======== Records provided

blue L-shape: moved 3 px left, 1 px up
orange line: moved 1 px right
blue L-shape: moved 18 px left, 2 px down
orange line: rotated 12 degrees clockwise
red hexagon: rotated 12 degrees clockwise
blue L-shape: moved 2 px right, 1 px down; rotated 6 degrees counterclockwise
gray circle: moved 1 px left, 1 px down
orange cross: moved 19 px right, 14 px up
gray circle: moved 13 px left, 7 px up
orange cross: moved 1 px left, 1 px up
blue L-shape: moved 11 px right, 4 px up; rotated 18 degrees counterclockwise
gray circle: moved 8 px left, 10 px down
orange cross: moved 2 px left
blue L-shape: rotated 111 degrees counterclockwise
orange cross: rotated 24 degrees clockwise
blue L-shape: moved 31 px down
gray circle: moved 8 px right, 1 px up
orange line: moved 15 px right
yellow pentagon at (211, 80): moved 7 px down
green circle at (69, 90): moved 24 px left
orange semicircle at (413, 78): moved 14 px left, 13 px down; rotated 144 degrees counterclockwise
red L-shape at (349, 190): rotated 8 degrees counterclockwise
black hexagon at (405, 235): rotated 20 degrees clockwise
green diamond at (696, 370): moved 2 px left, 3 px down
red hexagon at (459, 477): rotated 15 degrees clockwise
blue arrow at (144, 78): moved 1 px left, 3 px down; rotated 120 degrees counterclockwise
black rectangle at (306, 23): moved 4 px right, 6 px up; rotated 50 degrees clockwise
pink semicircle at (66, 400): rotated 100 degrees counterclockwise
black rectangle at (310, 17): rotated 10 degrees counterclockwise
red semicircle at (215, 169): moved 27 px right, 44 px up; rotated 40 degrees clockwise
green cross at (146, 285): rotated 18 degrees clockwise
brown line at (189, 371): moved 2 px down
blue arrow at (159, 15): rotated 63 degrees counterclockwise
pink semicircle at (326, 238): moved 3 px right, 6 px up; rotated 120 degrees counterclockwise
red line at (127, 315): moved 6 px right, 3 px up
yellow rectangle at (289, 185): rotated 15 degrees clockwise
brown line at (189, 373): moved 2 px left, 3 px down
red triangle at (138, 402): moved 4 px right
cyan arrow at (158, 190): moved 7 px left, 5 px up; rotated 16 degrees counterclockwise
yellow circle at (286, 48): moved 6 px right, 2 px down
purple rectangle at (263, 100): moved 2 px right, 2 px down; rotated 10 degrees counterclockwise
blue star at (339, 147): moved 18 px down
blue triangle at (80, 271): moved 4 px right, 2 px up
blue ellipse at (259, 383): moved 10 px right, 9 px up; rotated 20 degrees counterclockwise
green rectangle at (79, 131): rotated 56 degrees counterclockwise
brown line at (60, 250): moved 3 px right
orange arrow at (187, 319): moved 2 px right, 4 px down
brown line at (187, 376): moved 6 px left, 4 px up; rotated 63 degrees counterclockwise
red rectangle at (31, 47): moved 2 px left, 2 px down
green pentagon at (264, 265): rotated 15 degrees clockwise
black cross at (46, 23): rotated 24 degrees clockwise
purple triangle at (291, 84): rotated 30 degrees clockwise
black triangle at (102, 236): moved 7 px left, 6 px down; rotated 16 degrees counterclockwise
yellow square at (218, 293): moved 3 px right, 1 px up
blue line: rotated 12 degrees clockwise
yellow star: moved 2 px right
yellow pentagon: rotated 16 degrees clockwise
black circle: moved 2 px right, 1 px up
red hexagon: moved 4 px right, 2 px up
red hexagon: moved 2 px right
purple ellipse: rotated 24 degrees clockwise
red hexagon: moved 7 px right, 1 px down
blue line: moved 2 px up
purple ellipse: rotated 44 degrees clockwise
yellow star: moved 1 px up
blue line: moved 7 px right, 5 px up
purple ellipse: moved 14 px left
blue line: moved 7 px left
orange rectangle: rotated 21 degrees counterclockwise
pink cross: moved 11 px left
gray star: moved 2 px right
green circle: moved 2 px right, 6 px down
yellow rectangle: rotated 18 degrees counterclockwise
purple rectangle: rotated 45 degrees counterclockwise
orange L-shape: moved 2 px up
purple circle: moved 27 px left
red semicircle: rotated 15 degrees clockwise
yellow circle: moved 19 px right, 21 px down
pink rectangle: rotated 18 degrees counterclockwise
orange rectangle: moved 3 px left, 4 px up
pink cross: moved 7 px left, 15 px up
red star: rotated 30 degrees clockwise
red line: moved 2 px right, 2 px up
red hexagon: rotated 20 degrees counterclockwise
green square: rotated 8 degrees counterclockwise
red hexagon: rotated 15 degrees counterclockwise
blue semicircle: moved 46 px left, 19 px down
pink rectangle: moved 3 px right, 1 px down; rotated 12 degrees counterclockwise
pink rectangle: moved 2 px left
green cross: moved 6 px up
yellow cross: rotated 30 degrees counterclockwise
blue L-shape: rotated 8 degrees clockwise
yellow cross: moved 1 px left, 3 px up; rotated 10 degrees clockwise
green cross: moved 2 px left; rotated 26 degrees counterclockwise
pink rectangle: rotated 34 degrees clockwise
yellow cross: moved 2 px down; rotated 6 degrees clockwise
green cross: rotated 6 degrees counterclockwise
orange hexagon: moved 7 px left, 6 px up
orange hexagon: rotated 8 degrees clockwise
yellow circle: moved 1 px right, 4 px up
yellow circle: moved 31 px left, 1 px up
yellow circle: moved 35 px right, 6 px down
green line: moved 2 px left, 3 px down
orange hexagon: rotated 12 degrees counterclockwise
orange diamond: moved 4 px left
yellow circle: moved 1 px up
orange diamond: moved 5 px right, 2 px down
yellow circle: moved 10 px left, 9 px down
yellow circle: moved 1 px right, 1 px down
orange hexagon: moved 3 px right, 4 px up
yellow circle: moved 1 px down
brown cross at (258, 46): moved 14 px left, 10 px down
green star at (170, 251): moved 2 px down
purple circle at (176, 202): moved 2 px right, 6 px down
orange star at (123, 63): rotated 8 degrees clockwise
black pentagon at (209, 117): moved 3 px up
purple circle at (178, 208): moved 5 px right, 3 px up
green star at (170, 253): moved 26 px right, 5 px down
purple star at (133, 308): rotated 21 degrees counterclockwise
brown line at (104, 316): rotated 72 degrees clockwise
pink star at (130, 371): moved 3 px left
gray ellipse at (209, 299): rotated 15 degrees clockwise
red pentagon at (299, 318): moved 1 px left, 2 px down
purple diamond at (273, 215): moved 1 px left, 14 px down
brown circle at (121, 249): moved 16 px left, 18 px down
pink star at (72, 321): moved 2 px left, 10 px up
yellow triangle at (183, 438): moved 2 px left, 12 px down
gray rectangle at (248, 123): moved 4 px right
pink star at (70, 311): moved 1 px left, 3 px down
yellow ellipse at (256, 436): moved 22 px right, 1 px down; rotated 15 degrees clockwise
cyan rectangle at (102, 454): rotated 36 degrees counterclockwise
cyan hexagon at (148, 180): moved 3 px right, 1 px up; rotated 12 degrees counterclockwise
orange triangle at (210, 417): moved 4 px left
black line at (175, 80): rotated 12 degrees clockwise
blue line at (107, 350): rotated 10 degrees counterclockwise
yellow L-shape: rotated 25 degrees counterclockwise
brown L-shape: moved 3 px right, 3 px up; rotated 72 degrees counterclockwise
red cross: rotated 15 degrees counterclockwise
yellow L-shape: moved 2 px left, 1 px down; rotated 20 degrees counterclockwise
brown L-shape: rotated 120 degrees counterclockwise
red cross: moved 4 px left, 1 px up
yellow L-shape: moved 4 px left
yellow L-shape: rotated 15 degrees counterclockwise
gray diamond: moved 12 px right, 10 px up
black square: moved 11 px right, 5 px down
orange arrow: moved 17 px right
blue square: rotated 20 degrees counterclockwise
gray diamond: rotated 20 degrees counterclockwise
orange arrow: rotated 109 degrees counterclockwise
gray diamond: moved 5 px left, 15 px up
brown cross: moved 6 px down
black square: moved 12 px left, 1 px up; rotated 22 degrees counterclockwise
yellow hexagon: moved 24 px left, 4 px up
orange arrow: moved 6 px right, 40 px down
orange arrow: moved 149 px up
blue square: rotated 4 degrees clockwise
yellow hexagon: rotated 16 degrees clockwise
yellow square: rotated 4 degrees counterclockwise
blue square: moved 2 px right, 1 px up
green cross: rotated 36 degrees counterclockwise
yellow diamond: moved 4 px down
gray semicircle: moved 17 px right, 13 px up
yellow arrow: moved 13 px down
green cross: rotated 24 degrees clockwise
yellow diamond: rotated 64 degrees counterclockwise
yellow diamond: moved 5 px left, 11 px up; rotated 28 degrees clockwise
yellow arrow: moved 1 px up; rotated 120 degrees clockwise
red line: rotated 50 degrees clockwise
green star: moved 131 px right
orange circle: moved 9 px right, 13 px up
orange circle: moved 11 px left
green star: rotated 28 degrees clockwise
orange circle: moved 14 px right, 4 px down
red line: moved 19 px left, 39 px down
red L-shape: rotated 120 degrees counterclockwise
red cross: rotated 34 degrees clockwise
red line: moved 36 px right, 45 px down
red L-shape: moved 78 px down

================

▶ **Given task**
Turn every line from the start of the records up to and including the line with "gray circle: moved 8 px left, 10 px down" into a Markdown table with the columns Row and Line, numbering the rows and skipping blank lines.

▶ **Response for this exercise**
| Row | Line |
|---|---|
| 1 | blue L-shape: moved 3 px left, 1 px up |
| 2 | orange line: moved 1 px right |
| 3 | blue L-shape: moved 18 px left, 2 px down |
| 4 | orange line: rotated 12 degrees clockwise |
| 5 | red hexagon: rotated 12 degrees clockwise |
| 6 | blue L-shape: moved 2 px right, 1 px down; rotated 6 degrees counterclockwise |
| 7 | gray circle: moved 1 px left, 1 px down |
| 8 | orange cross: moved 19 px right, 14 px up |
| 9 | gray circle: moved 13 px left, 7 px up |
| 10 | orange cross: moved 1 px left, 1 px up |
| 11 | blue L-shape: moved 11 px right, 4 px up; rotated 18 degrees counterclockwise |
| 12 | gray circle: moved 8 px left, 10 px down |